_WHAT THIS TASK INVOLVES_: Answer with only the number of lines below where "none" appears.

*** Opening DATA ***

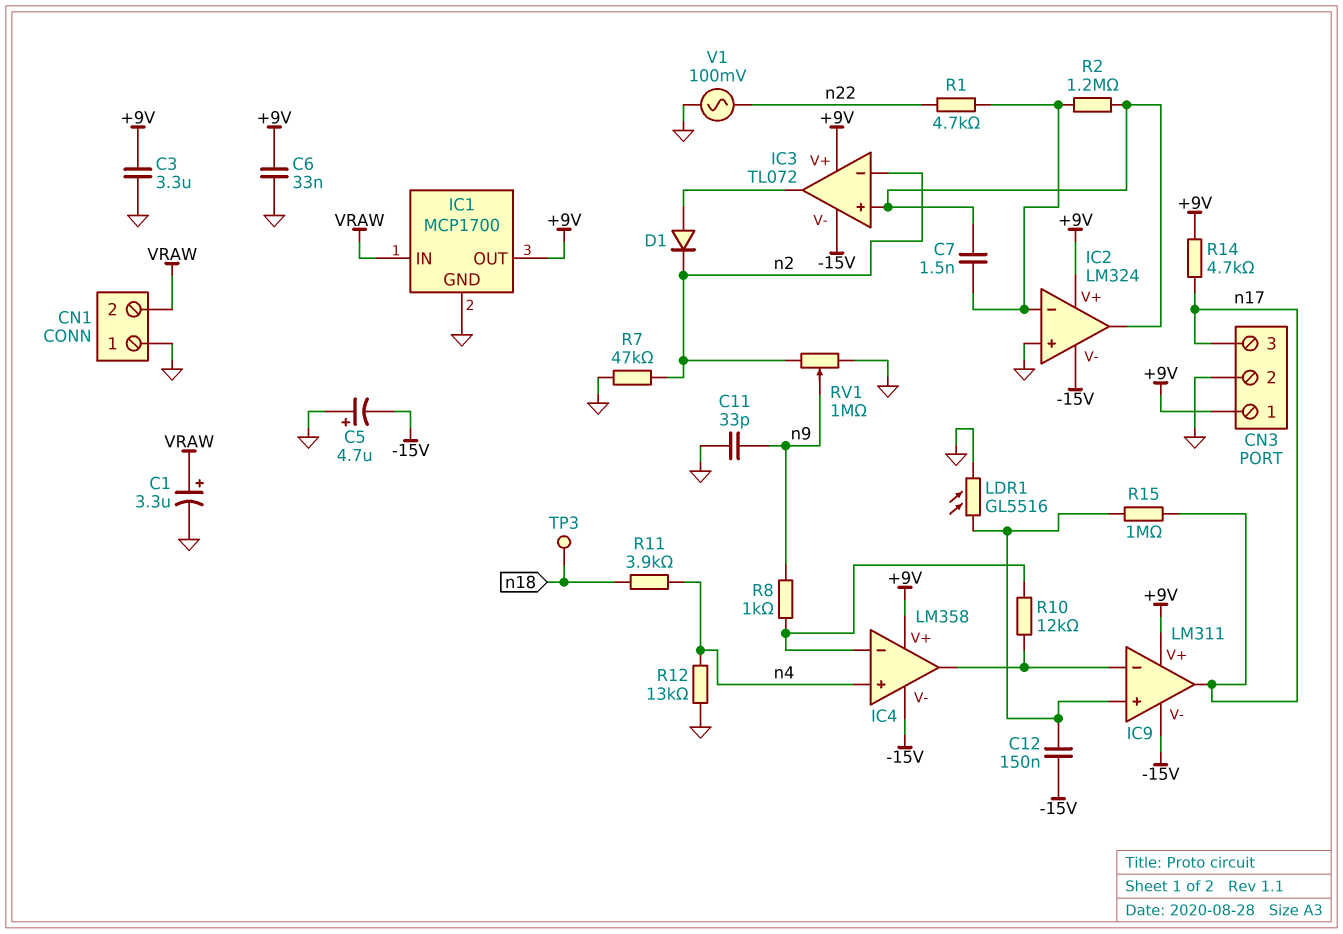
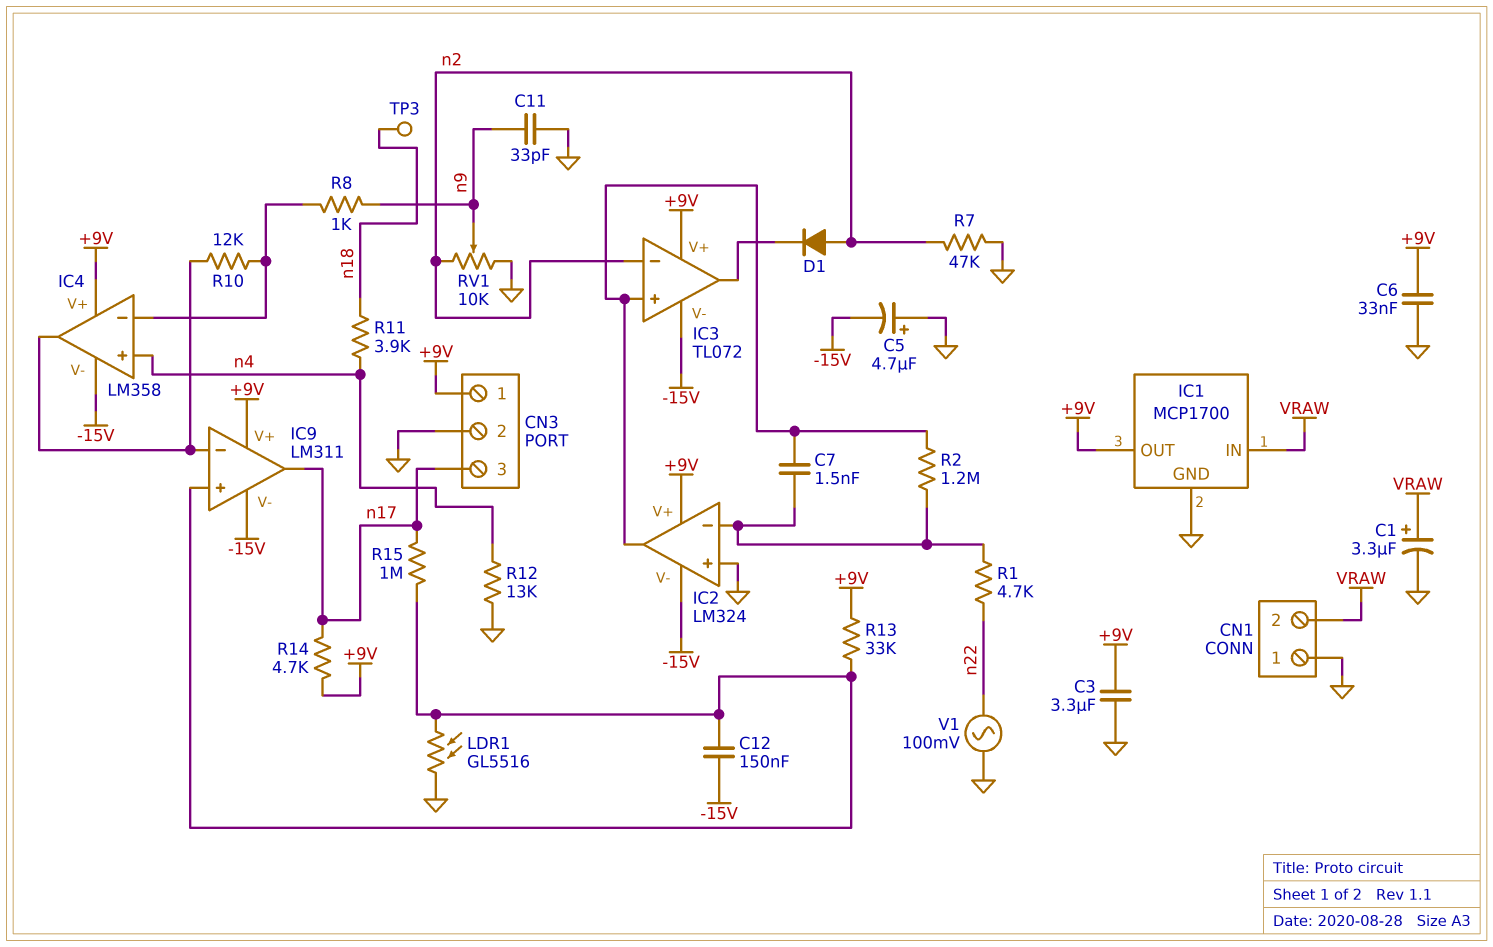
D1: diode (A IC3/out, K n2) -> diode (A n2, K IC3/out)
R13: none -> 33k (+9V, IC9/in+)
RV1: 1M (GND, n2, wiper n9) -> 10k (GND, n2, wiper n9)

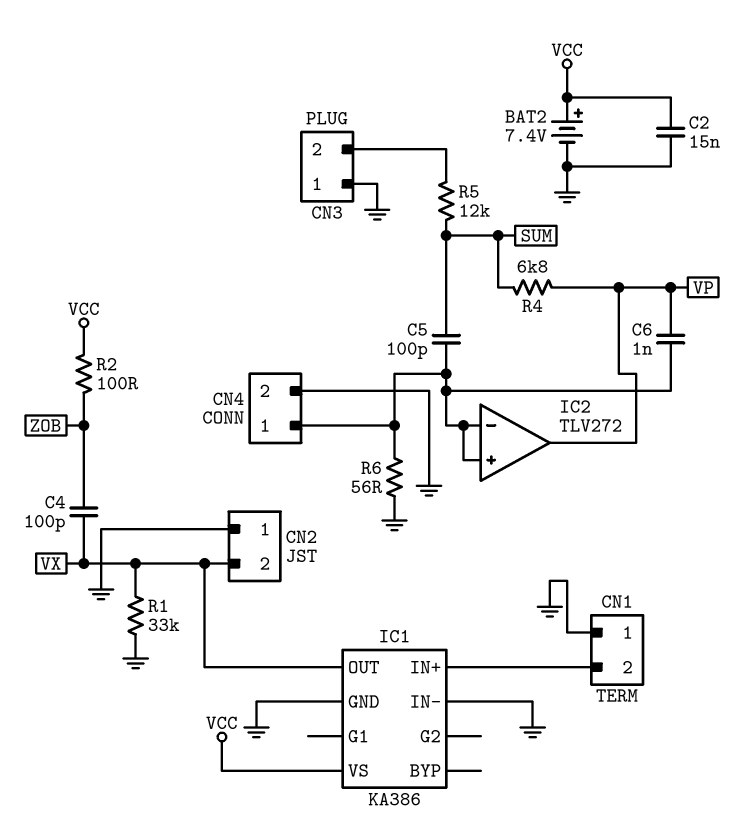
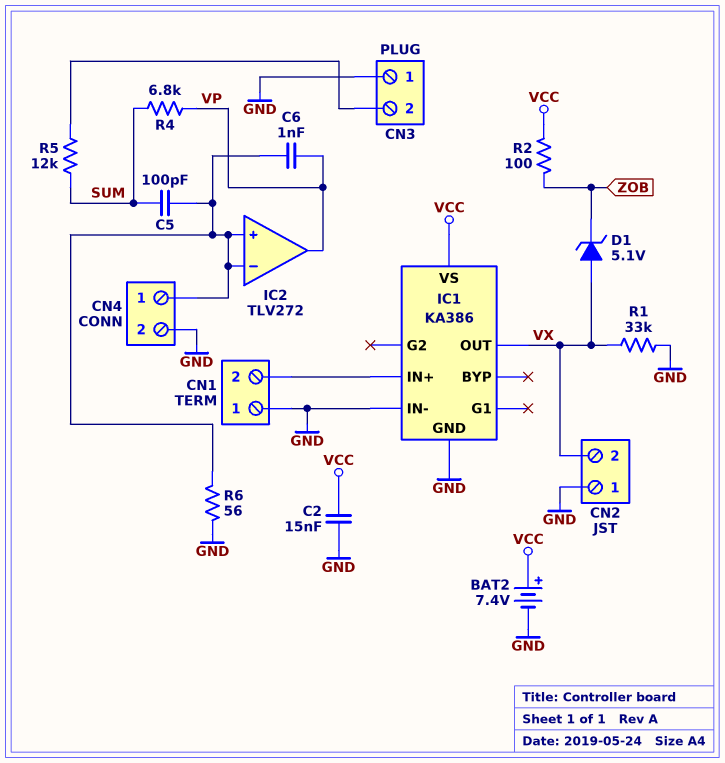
C4: 100pF (VX, ZOB) -> none
D1: none -> zener 5.1V (A VX, K ZOB)

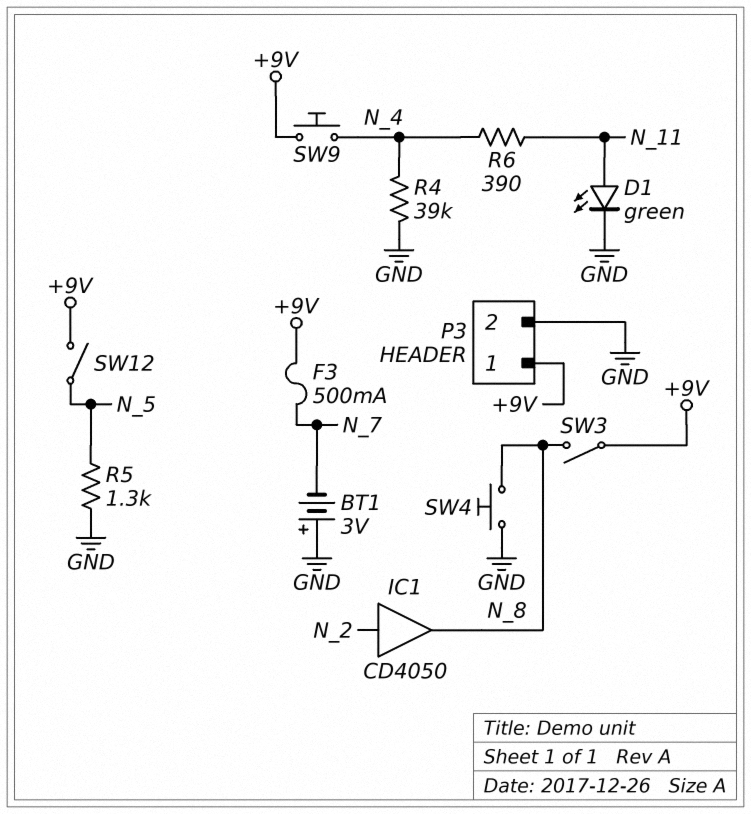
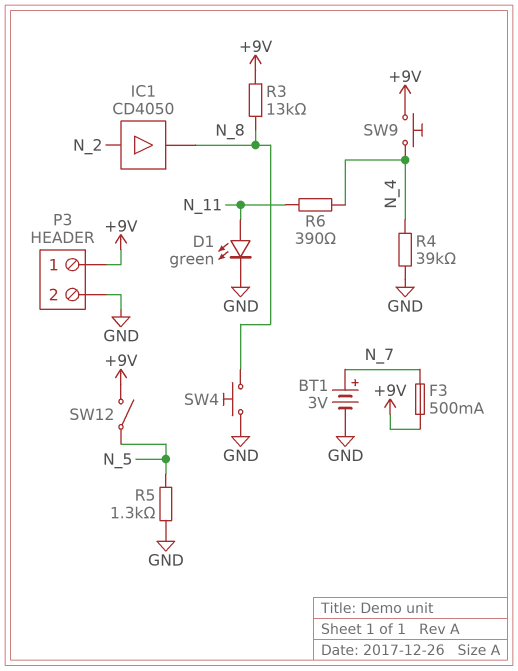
BT1: 3V (plus GND, minus N_7) -> 3V (plus N_7, minus GND)
R3: none -> 13k (+9V, N_8)
SW3: switch (+9V, N_8) -> none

*** Closing DATA ***

_ANSWER FOR THE TASK_: 5